What is required: Using the entries that follow, write out the line containing "RGB pin G: D6 -> D5", the line containing "STEPPER pin IN3: TX -> A0", and every line between them, exactly and nothing else.

Data records:
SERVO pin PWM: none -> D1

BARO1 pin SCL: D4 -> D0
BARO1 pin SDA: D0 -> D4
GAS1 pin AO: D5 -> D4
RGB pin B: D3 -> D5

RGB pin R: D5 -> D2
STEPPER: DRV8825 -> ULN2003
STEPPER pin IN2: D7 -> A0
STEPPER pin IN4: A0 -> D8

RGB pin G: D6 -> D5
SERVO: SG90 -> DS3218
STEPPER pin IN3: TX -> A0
==
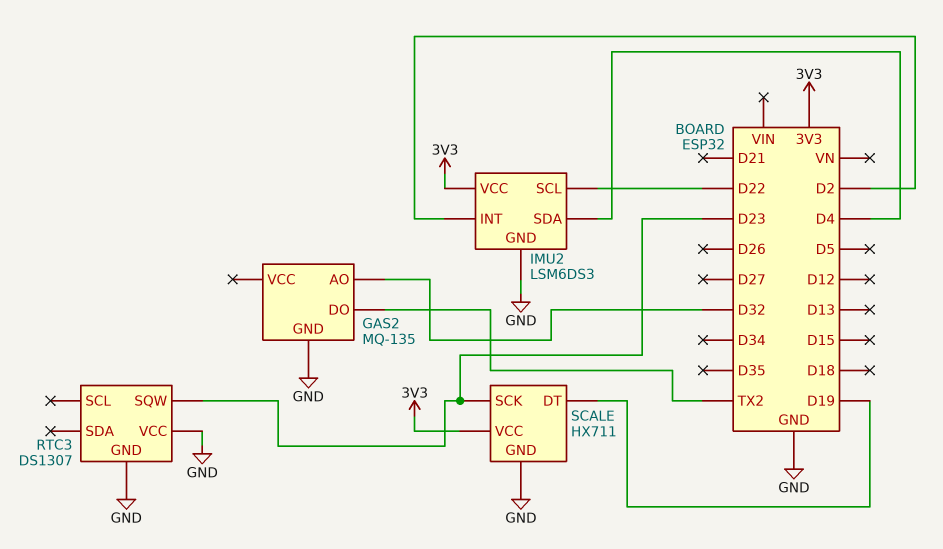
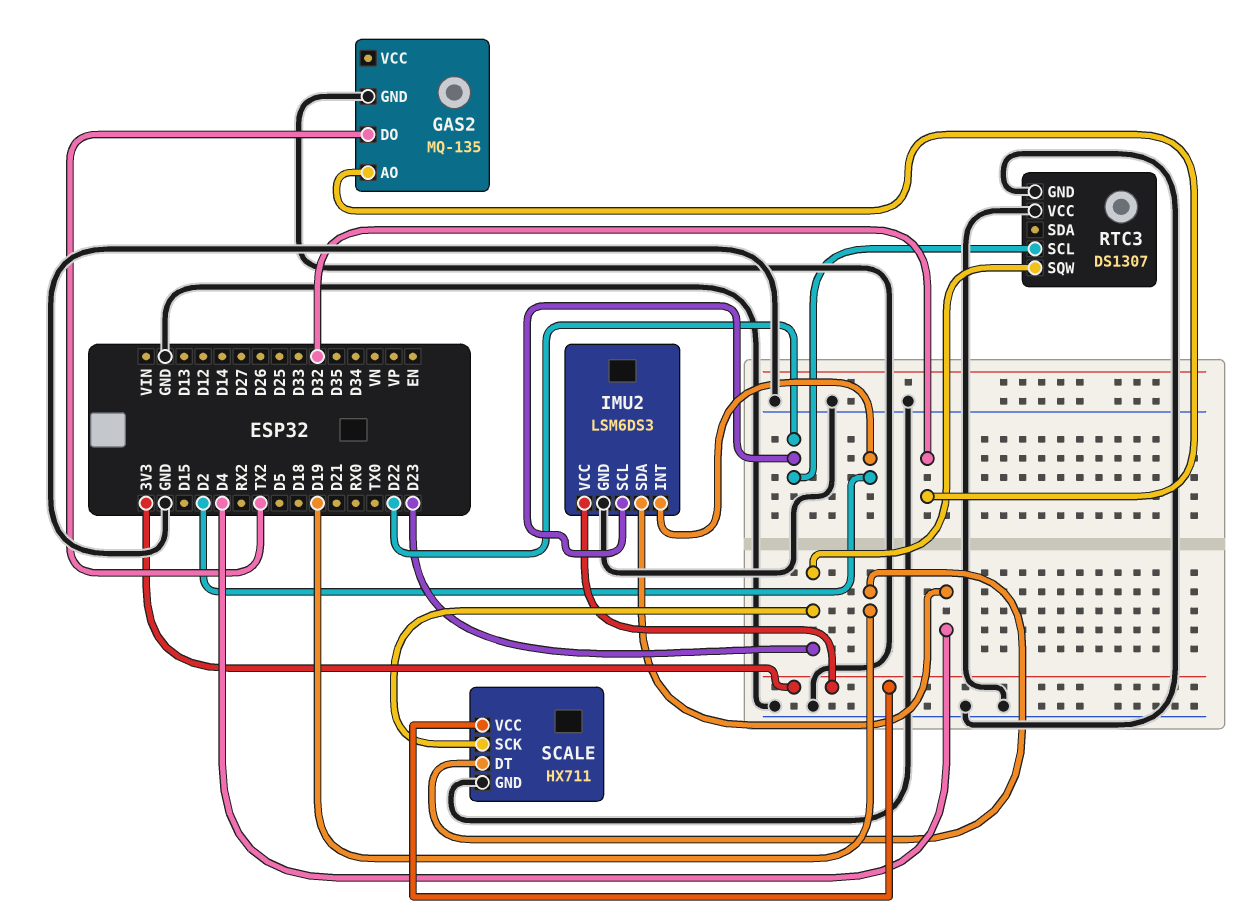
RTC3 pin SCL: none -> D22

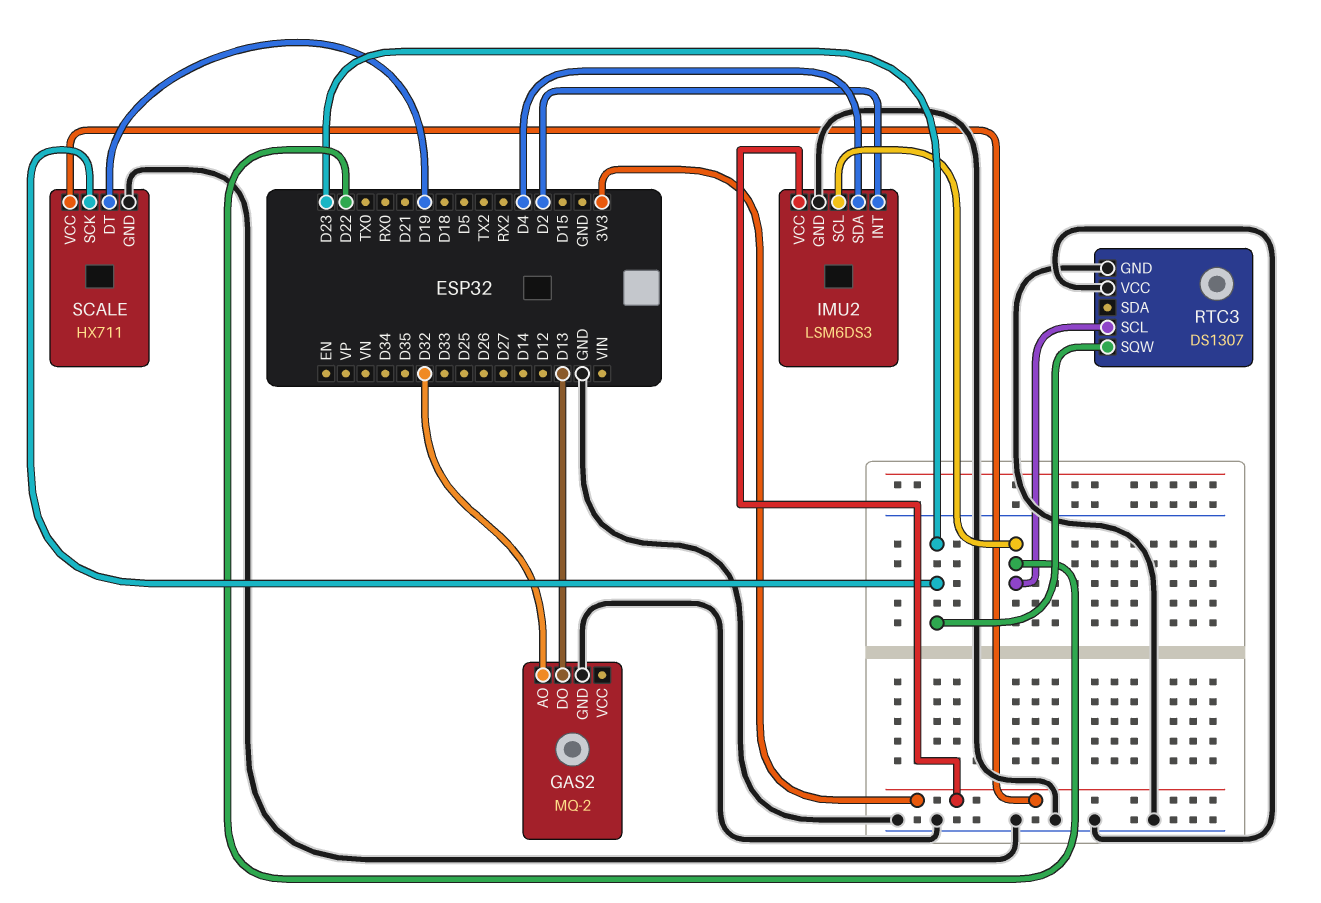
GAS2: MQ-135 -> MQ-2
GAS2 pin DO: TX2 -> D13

The answer:
RGB pin G: D6 -> D5
SERVO: SG90 -> DS3218
STEPPER pin IN3: TX -> A0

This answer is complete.